[Records shown — start]
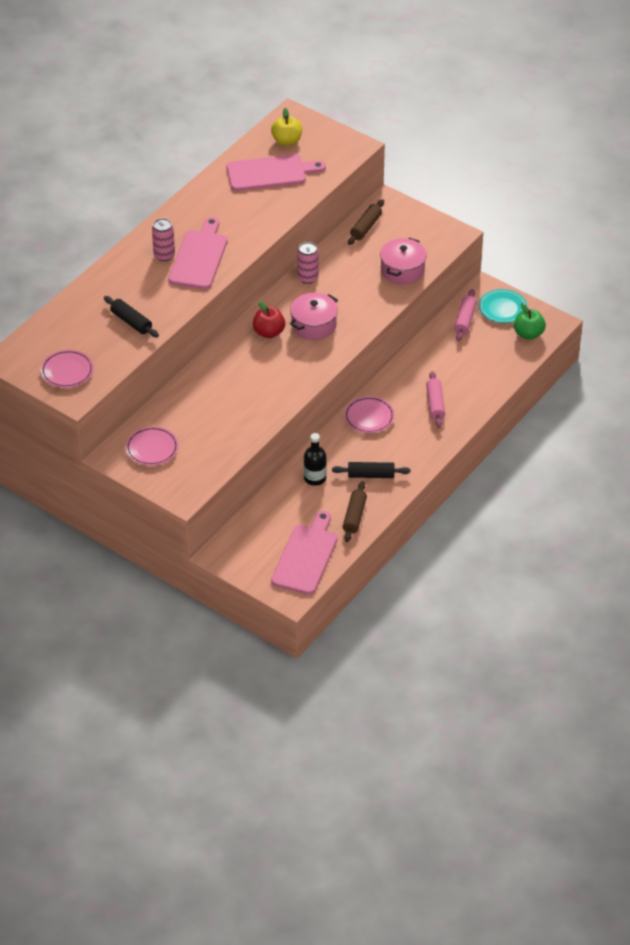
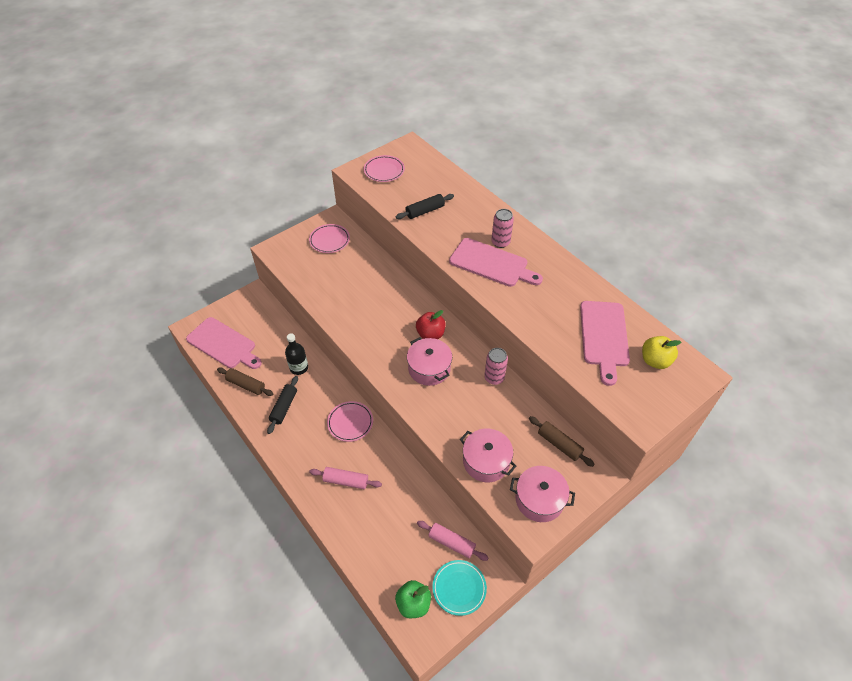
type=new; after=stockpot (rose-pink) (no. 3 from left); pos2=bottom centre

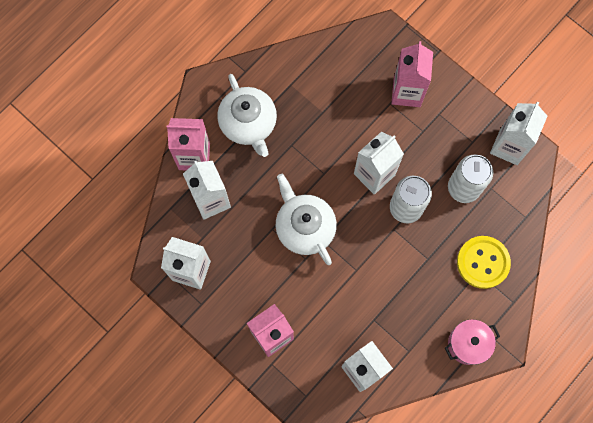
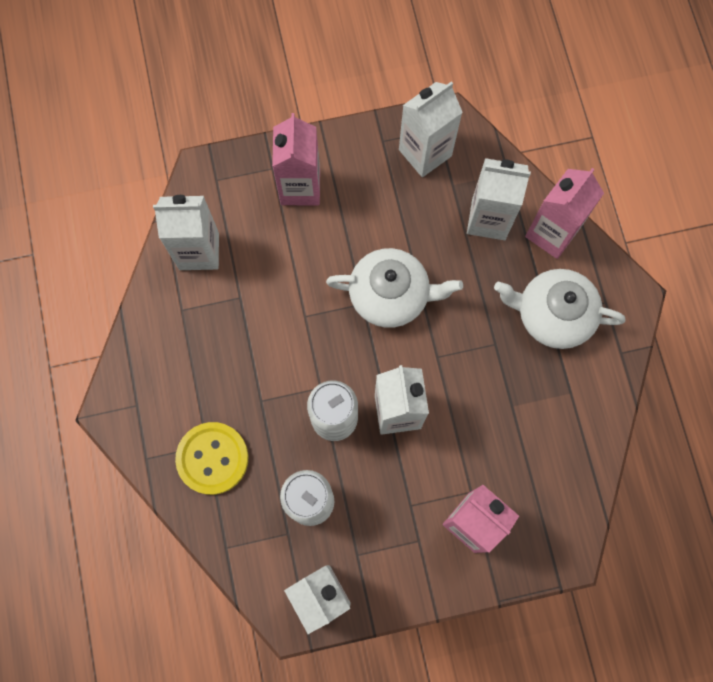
type=gone; before=stockpot (rose-pink); pos1=bottom right

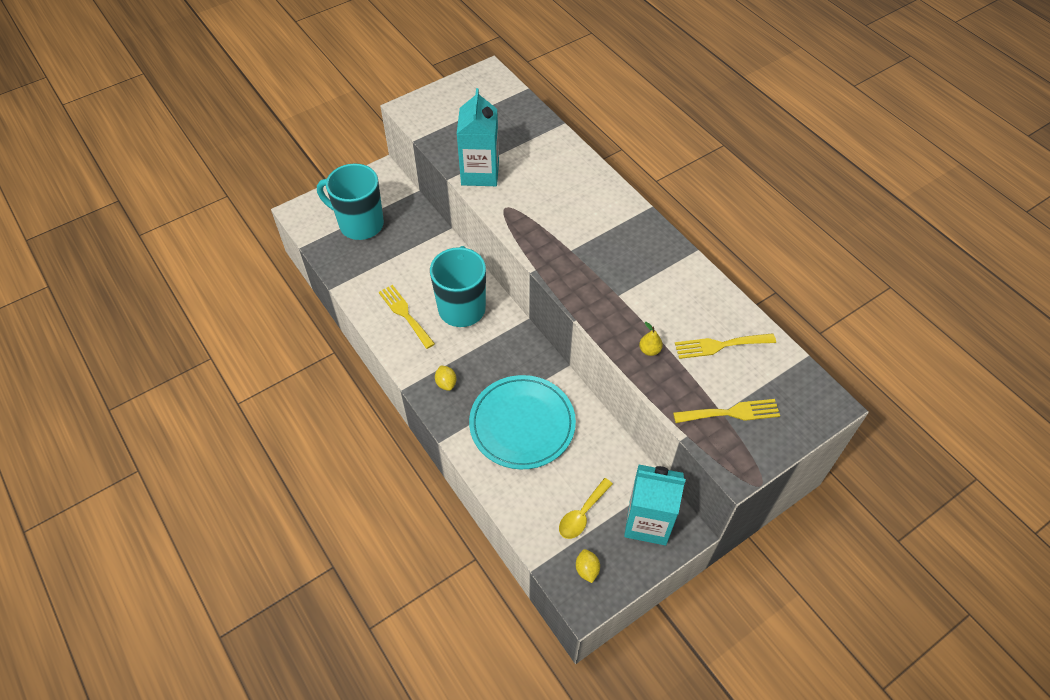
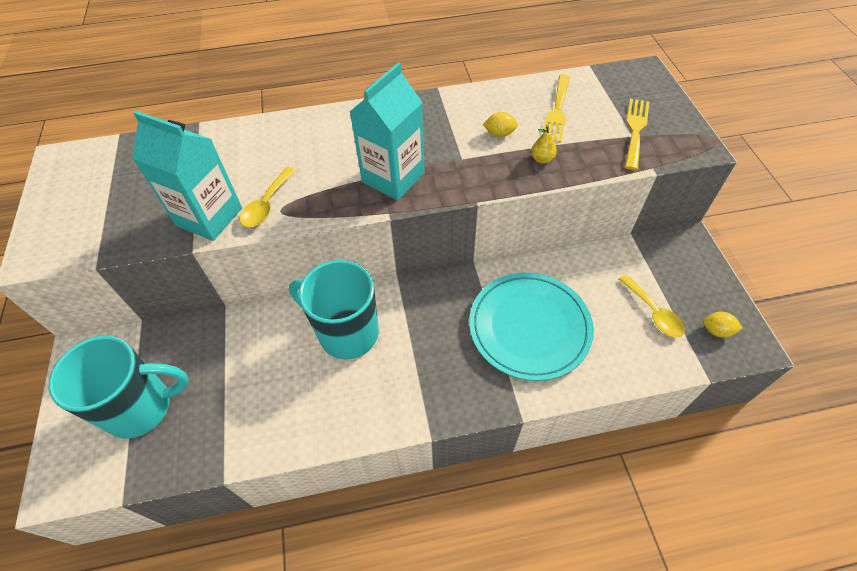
type=rotated; before=coffee mug (turquoise) (no. 1 from left); pos1=top centre; pos2=bottom left; turn=-150
type=gone; before=fork (yellow) (no. 1 from left); pos1=centre
type=shifted; before=toy lemon (yellow) (no. 1 from left); pos1=centre; pos2=top centre
type=shifted; before=juice carton (turquoise) (no. 2 from left); pos1=bottom centre; pos2=top centre
type=new; after=spoon (yellow) (no. 1 from left); pos2=middle left

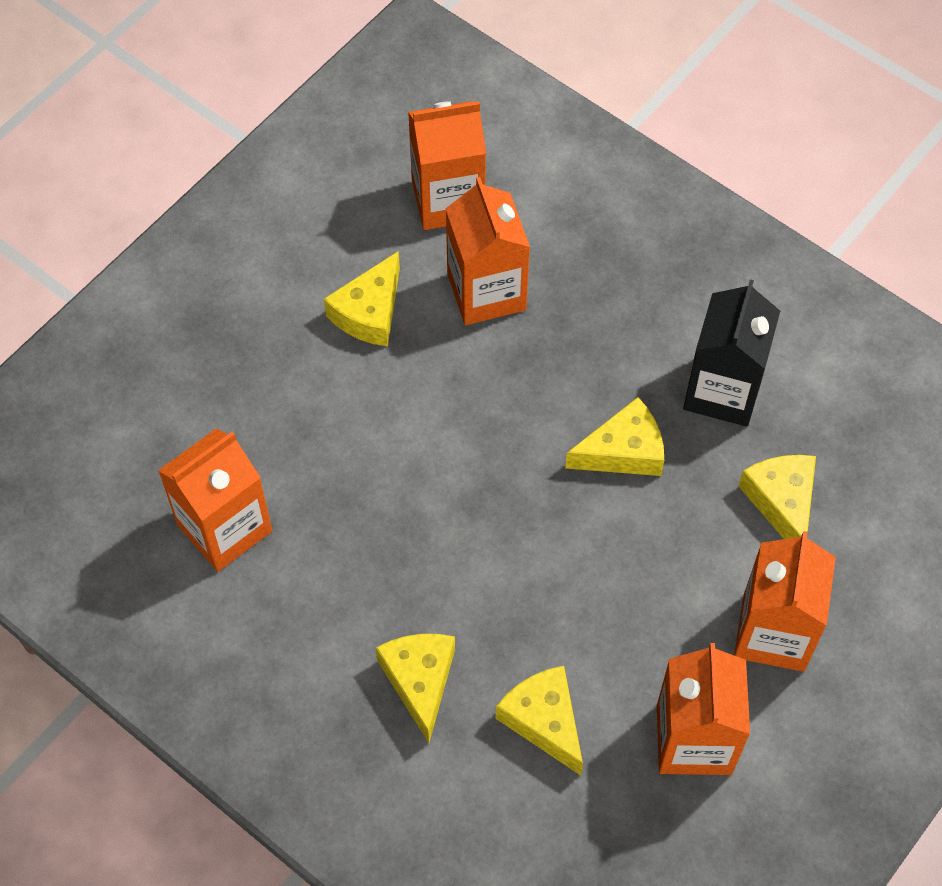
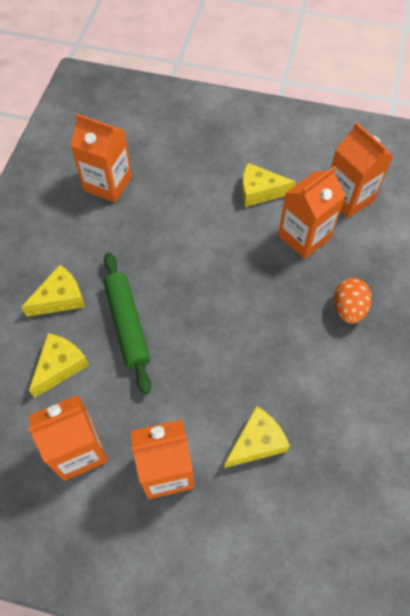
type=gone; before=juice carton (ebony); pos1=middle right
type=gone; before=piece of cheese (yellow) (no. 4 from left); pos1=centre
type=new; after=rolling pin (green); pos2=middle left
type=new; after=egg shape (orange-coloured); pos2=middle right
[Records shown — finish]
* [Work order]
Please return only the lines from the top of the data through the line with "type=rotated; before=coffee mug", exactly as written, and drop every picture.

* [Written response]
type=new; after=stockpot (rose-pink) (no. 3 from left); pos2=bottom centre

type=gone; before=stockpot (rose-pink); pos1=bottom right

type=rotated; before=coffee mug (turquoise) (no. 1 from left); pos1=top centre; pos2=bottom left; turn=-150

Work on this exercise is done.